YOUR GOAL: Rewrite every one of the records below, replacing "specified" with "listed" wherever it occurs and leaving all other text untouched.

— Start of RECORDS FOR THE EXERCISE —

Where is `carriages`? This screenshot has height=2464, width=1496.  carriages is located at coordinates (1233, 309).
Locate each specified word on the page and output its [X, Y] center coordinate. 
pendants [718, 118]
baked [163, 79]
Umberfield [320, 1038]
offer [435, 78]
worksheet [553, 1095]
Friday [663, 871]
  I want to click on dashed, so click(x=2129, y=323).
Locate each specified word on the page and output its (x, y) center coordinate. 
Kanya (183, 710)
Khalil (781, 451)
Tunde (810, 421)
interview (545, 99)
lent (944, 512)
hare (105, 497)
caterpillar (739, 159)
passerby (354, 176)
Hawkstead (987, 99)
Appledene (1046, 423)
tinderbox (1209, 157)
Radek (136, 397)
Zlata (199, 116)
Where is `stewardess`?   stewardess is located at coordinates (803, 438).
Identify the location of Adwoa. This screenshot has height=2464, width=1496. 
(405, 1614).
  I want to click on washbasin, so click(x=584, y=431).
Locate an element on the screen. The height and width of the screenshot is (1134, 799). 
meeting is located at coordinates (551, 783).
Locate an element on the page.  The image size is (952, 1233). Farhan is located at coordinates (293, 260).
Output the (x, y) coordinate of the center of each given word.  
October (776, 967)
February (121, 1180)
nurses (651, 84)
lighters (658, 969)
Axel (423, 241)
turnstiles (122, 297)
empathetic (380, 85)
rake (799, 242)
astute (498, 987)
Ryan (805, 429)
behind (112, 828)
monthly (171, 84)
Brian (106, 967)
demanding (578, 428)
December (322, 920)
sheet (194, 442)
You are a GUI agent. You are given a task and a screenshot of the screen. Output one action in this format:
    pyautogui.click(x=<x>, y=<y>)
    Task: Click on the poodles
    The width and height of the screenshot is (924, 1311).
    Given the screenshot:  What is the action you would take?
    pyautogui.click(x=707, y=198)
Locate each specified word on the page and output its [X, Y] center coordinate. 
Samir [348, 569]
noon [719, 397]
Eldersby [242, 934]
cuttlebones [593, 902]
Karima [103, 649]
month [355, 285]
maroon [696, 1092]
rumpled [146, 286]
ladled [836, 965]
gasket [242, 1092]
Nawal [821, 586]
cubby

— End of RECORDS FOR THE EXERCISE —

OUTPUT OF THE TASK:
Where is `carriages`? This screenshot has height=2464, width=1496.  carriages is located at coordinates (1233, 309).
Locate each listed word on the page and output its [X, Y] center coordinate. 
pendants [718, 118]
baked [163, 79]
Umberfield [320, 1038]
offer [435, 78]
worksheet [553, 1095]
Friday [663, 871]
  I want to click on dashed, so click(x=2129, y=323).
Locate each listed word on the page and output its (x, y) center coordinate. 
Kanya (183, 710)
Khalil (781, 451)
Tunde (810, 421)
interview (545, 99)
lent (944, 512)
hare (105, 497)
caterpillar (739, 159)
passerby (354, 176)
Hawkstead (987, 99)
Appledene (1046, 423)
tinderbox (1209, 157)
Radek (136, 397)
Zlata (199, 116)
Where is `stewardess`?   stewardess is located at coordinates (803, 438).
Identify the location of Adwoa. This screenshot has height=2464, width=1496. 
(405, 1614).
  I want to click on washbasin, so click(x=584, y=431).
Locate an element on the screen. The height and width of the screenshot is (1134, 799). 
meeting is located at coordinates (551, 783).
Locate an element on the page.  The image size is (952, 1233). Farhan is located at coordinates (293, 260).
Output the (x, y) coordinate of the center of each given word.  
October (776, 967)
February (121, 1180)
nurses (651, 84)
lighters (658, 969)
Axel (423, 241)
turnstiles (122, 297)
empathetic (380, 85)
rake (799, 242)
astute (498, 987)
Ryan (805, 429)
behind (112, 828)
monthly (171, 84)
Brian (106, 967)
demanding (578, 428)
December (322, 920)
sheet (194, 442)
You are a GUI agent. You are given a task and a screenshot of the screen. Output one action in this format:
    pyautogui.click(x=<x>, y=<y>)
    Task: Click on the poodles
    The width and height of the screenshot is (924, 1311).
    Given the screenshot:  What is the action you would take?
    pyautogui.click(x=707, y=198)
Locate each listed word on the page and output its [X, Y] center coordinate. 
Samir [348, 569]
noon [719, 397]
Eldersby [242, 934]
cuttlebones [593, 902]
Karima [103, 649]
month [355, 285]
maroon [696, 1092]
rumpled [146, 286]
ladled [836, 965]
gasket [242, 1092]
Nawal [821, 586]
cubby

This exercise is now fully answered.